■ Prompt ■
Rewrite the records below, changing every "Depot" to "Warehouse" and keeping everything else the same. Leave the pictures out of your answer.

— START OF Supplied records —

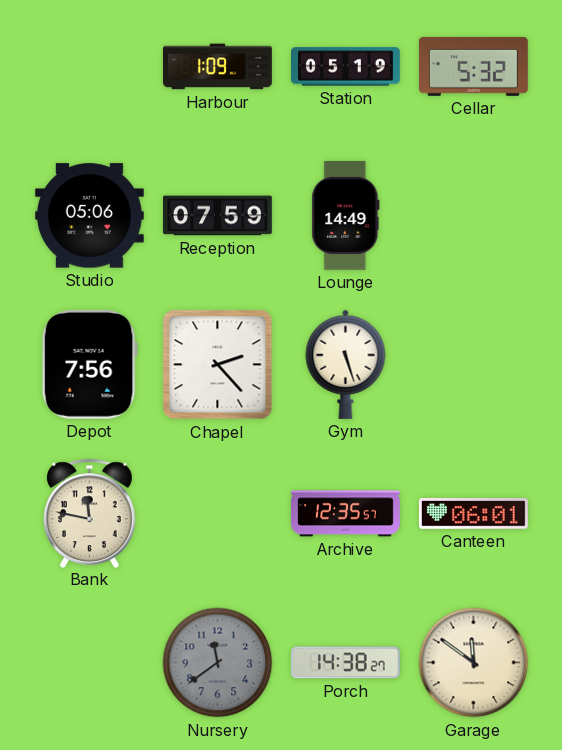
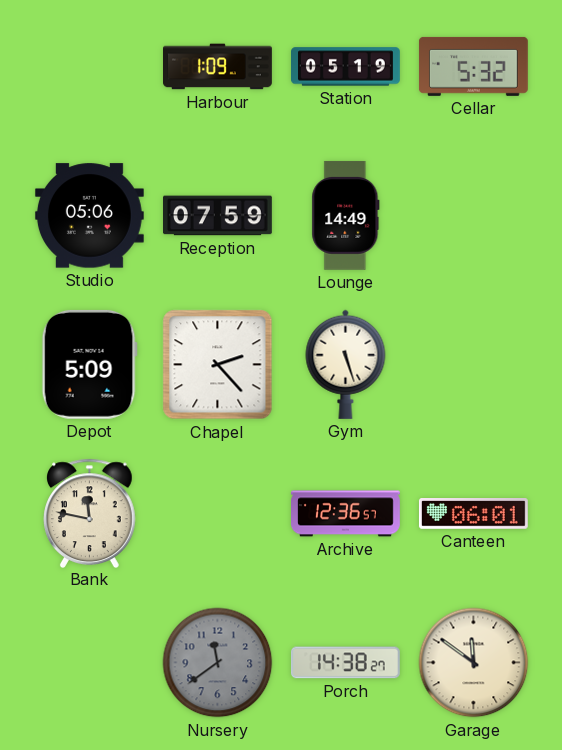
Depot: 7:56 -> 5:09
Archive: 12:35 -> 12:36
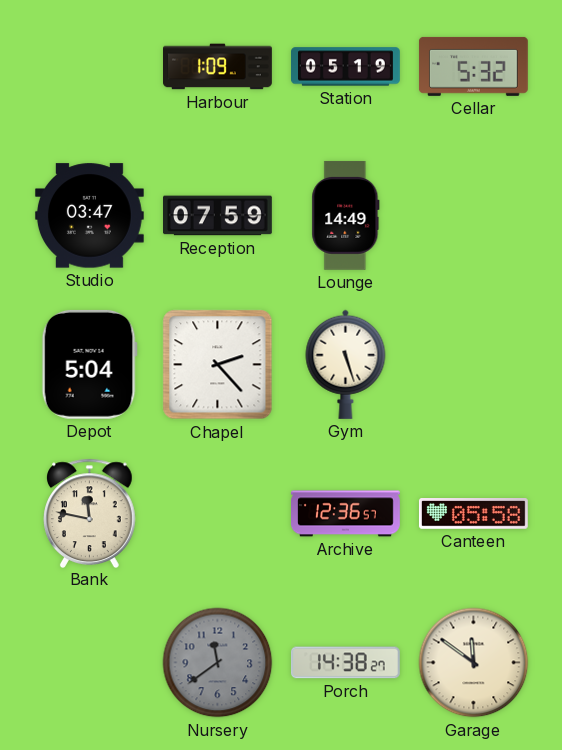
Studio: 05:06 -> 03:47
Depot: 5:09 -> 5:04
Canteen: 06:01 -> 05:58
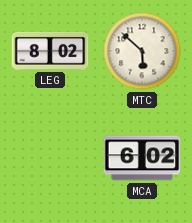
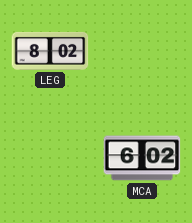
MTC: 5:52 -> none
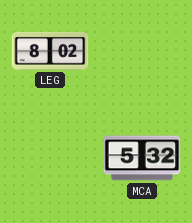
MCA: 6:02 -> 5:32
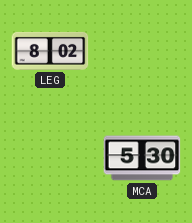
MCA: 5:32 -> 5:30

— END OF Supplied records —

■ Complete answer ■
Warehouse: 7:56 -> 5:09
Archive: 12:35 -> 12:36
Studio: 05:06 -> 03:47
Warehouse: 5:09 -> 5:04
Canteen: 06:01 -> 05:58
MTC: 5:52 -> none
MCA: 6:02 -> 5:32
MCA: 5:32 -> 5:30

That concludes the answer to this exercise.